_WHAT YOU WILL DO:_ State how many lines in the listing below include the word "plate", and add nothing besides the number.

_DATA BELOW:_
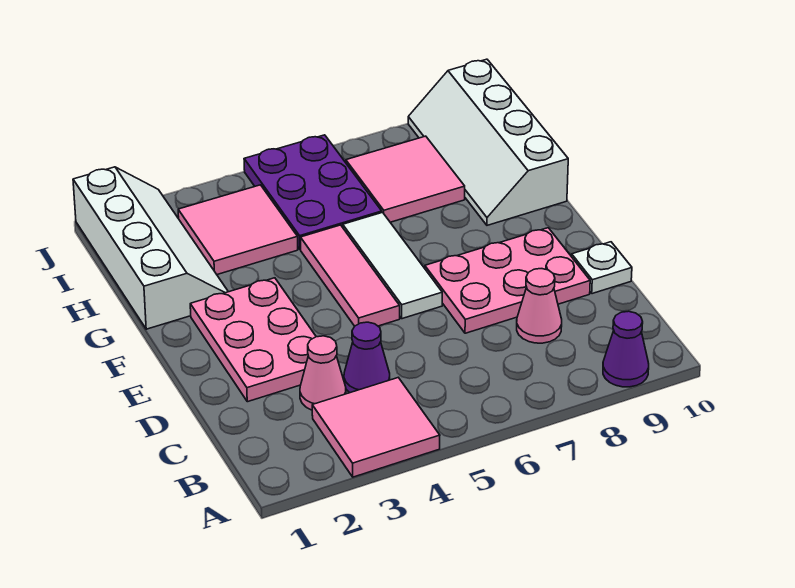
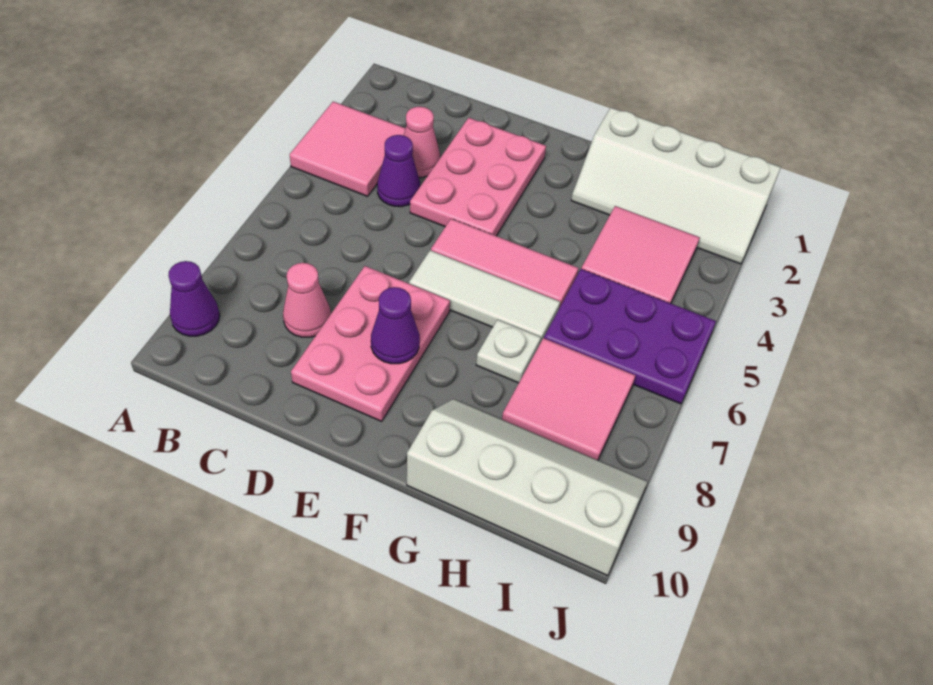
pink plate D2:F3 level 1 -> pink plate D2:E4 level 1
white plate D10 level 1 -> white plate G7 level 1
none -> purple cone E8 level 2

_THE ANSWER:_ 2